Exercise materials -
========

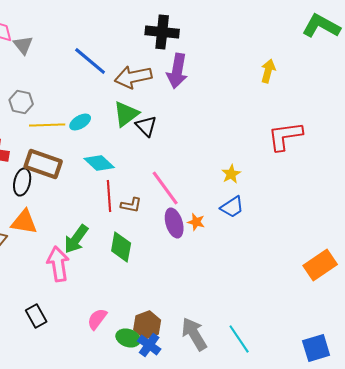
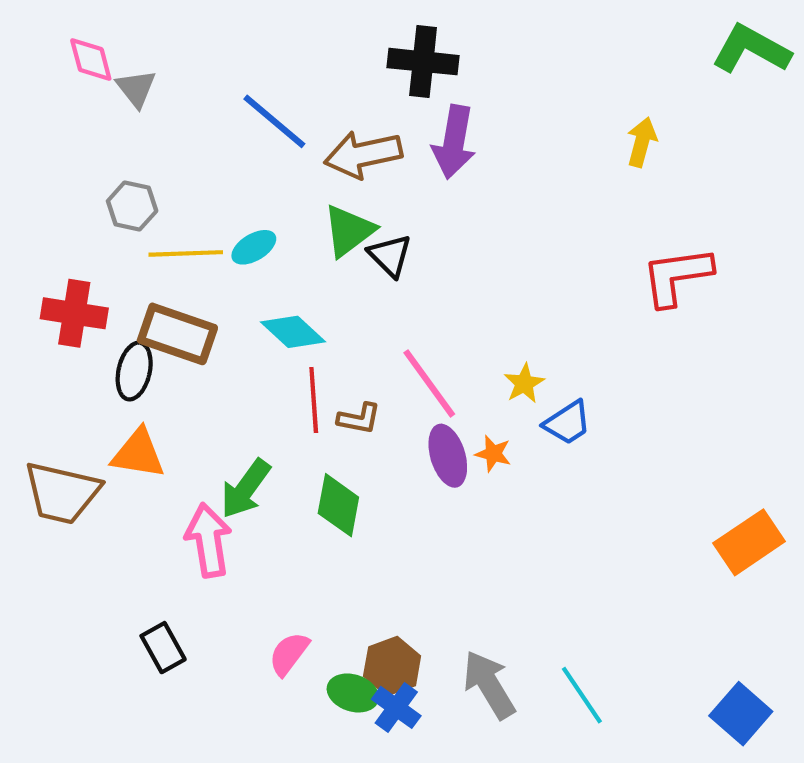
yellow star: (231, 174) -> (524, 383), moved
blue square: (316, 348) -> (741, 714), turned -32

========

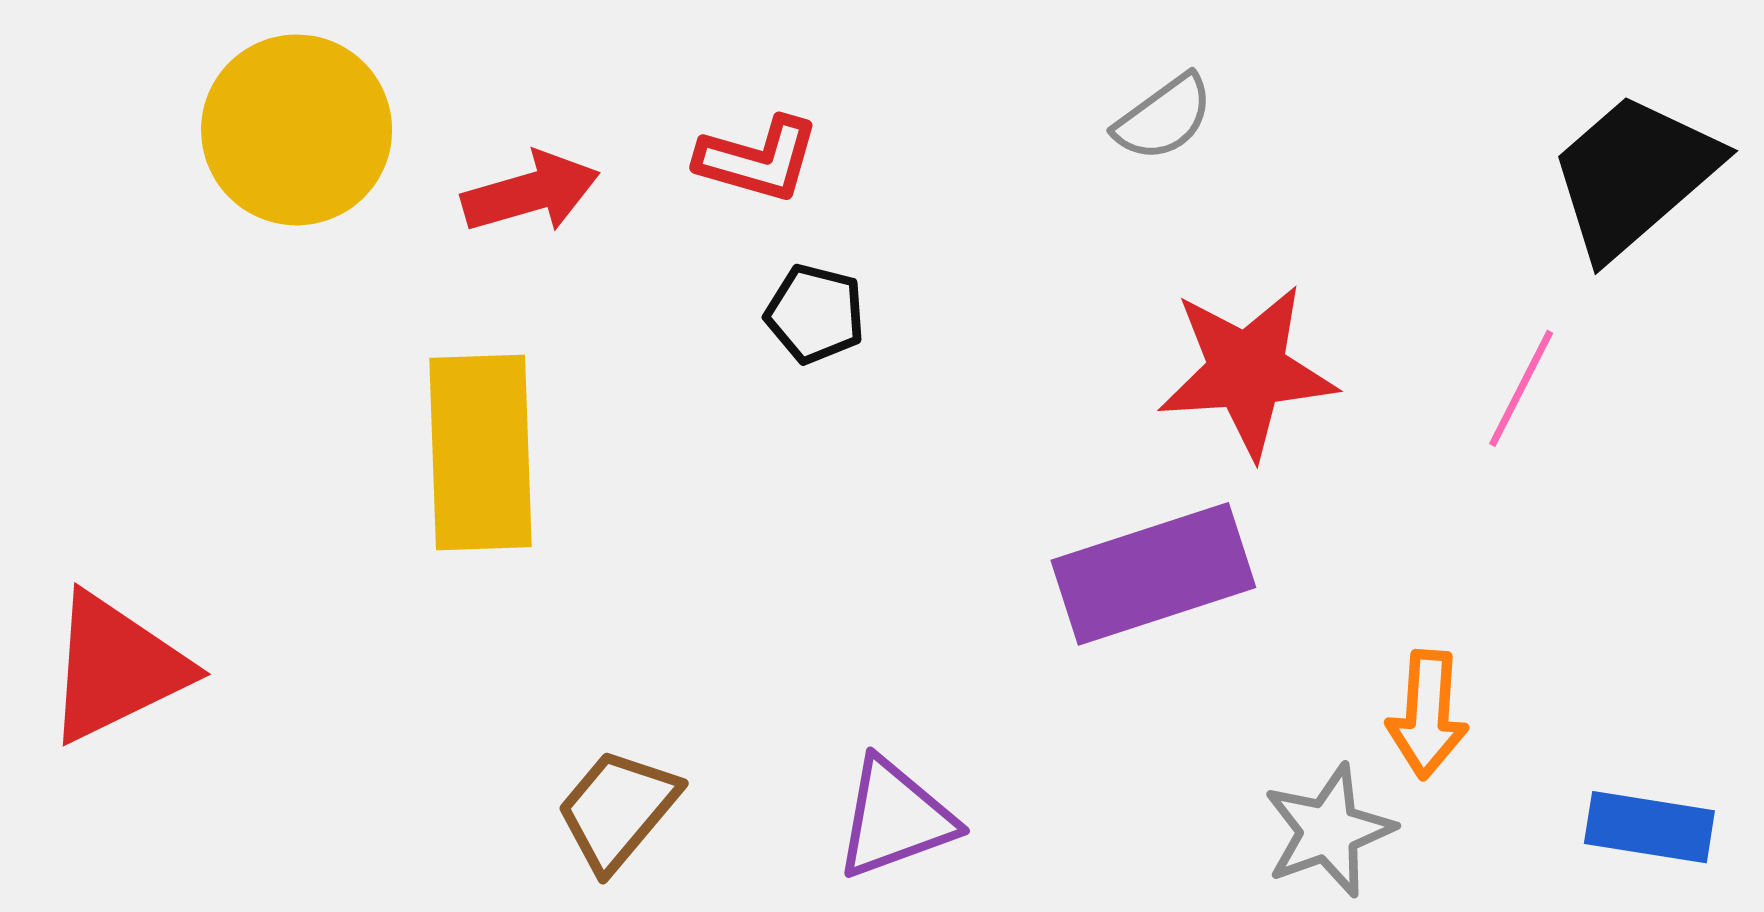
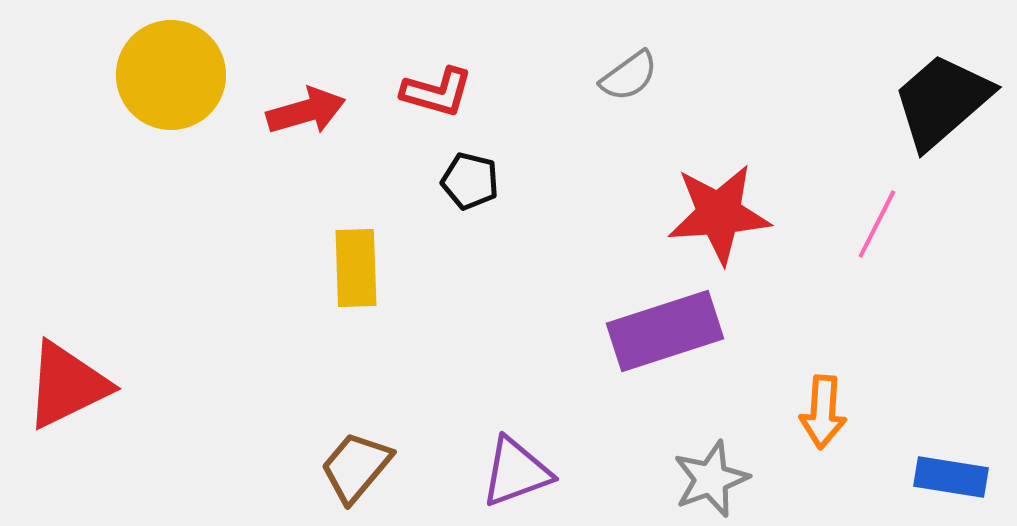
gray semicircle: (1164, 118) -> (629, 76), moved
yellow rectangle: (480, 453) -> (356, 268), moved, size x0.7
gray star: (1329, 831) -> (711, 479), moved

========

Your goal - Using the entries above, output exactly the lines between the line holding "yellow rectangle: (480, 453)" and the line holding "gray star: (1329, 831) -> (711, 479), moved", end lines included, and nothing more.

Response to this task -
yellow rectangle: (480, 453) -> (356, 268), moved, size x0.7
gray star: (1329, 831) -> (711, 479), moved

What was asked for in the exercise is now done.